Stored data entries:
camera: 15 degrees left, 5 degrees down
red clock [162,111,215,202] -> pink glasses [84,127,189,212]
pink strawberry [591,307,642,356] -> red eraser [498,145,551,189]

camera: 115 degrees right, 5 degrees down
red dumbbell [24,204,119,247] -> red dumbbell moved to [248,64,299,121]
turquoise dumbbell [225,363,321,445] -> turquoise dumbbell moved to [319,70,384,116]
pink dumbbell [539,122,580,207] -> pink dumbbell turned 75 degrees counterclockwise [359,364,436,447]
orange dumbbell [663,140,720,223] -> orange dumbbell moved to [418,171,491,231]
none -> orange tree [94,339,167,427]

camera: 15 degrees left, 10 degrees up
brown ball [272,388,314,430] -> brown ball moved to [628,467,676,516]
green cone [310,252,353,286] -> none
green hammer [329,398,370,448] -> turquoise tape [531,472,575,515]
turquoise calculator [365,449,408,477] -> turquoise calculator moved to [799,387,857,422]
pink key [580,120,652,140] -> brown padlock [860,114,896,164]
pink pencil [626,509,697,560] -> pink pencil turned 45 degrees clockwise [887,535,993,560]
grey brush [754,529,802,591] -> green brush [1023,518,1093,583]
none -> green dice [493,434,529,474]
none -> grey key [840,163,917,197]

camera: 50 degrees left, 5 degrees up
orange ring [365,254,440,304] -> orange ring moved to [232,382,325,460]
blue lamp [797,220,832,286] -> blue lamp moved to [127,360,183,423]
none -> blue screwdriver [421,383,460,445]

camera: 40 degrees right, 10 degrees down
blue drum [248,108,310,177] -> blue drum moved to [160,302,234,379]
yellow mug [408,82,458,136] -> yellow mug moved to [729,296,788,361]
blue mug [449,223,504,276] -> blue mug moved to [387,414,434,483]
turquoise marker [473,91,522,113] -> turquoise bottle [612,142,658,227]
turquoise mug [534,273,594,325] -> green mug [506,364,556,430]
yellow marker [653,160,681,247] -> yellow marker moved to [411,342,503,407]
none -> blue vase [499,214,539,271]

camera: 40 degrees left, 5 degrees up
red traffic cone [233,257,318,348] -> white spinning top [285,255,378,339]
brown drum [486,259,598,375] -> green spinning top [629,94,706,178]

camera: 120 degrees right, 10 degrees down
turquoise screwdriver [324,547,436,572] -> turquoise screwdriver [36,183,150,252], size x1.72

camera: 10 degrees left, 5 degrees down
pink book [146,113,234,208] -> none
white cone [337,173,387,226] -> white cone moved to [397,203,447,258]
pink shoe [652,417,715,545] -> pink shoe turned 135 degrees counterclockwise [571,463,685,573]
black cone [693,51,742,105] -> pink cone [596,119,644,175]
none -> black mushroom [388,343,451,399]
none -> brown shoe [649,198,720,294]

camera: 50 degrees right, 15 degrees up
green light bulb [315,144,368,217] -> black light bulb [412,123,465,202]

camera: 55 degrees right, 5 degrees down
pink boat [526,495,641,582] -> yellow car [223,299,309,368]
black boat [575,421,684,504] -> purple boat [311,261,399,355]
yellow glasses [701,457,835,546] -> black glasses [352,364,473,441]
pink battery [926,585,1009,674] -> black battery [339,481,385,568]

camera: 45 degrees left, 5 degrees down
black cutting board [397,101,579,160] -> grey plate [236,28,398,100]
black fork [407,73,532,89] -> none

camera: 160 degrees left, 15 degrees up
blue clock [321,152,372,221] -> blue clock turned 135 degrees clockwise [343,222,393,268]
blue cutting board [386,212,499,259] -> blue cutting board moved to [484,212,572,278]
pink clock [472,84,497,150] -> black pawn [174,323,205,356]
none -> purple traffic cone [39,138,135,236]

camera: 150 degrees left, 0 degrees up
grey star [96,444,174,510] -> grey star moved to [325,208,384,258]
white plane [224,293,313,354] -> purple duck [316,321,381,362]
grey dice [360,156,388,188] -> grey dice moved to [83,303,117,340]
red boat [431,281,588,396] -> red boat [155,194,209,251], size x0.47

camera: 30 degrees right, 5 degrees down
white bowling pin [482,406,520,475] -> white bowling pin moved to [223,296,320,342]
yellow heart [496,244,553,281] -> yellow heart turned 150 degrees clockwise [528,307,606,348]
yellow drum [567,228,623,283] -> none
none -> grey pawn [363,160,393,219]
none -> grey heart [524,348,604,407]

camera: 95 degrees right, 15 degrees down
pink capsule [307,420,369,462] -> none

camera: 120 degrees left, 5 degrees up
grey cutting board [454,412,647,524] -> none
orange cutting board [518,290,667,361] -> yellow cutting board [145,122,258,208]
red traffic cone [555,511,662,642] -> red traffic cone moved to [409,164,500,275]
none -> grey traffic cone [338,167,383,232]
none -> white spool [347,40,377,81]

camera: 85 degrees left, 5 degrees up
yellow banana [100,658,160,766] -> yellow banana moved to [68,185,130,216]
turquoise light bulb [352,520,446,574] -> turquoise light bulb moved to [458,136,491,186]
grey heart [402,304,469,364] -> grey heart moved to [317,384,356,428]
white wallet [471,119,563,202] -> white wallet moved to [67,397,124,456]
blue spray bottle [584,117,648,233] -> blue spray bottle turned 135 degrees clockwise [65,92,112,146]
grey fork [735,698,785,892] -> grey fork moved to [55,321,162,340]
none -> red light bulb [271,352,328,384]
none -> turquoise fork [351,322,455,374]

**Exercise objective**
What is needed is an exact copy of the lines above, from the one containing "turquoise dumbbell [225,363,321,445]" through the one containing "pink book [146,113,234,208] -> none", with nothing added.

**Result below**
turquoise dumbbell [225,363,321,445] -> turquoise dumbbell moved to [319,70,384,116]
pink dumbbell [539,122,580,207] -> pink dumbbell turned 75 degrees counterclockwise [359,364,436,447]
orange dumbbell [663,140,720,223] -> orange dumbbell moved to [418,171,491,231]
none -> orange tree [94,339,167,427]

camera: 15 degrees left, 10 degrees up
brown ball [272,388,314,430] -> brown ball moved to [628,467,676,516]
green cone [310,252,353,286] -> none
green hammer [329,398,370,448] -> turquoise tape [531,472,575,515]
turquoise calculator [365,449,408,477] -> turquoise calculator moved to [799,387,857,422]
pink key [580,120,652,140] -> brown padlock [860,114,896,164]
pink pencil [626,509,697,560] -> pink pencil turned 45 degrees clockwise [887,535,993,560]
grey brush [754,529,802,591] -> green brush [1023,518,1093,583]
none -> green dice [493,434,529,474]
none -> grey key [840,163,917,197]

camera: 50 degrees left, 5 degrees up
orange ring [365,254,440,304] -> orange ring moved to [232,382,325,460]
blue lamp [797,220,832,286] -> blue lamp moved to [127,360,183,423]
none -> blue screwdriver [421,383,460,445]

camera: 40 degrees right, 10 degrees down
blue drum [248,108,310,177] -> blue drum moved to [160,302,234,379]
yellow mug [408,82,458,136] -> yellow mug moved to [729,296,788,361]
blue mug [449,223,504,276] -> blue mug moved to [387,414,434,483]
turquoise marker [473,91,522,113] -> turquoise bottle [612,142,658,227]
turquoise mug [534,273,594,325] -> green mug [506,364,556,430]
yellow marker [653,160,681,247] -> yellow marker moved to [411,342,503,407]
none -> blue vase [499,214,539,271]

camera: 40 degrees left, 5 degrees up
red traffic cone [233,257,318,348] -> white spinning top [285,255,378,339]
brown drum [486,259,598,375] -> green spinning top [629,94,706,178]

camera: 120 degrees right, 10 degrees down
turquoise screwdriver [324,547,436,572] -> turquoise screwdriver [36,183,150,252], size x1.72

camera: 10 degrees left, 5 degrees down
pink book [146,113,234,208] -> none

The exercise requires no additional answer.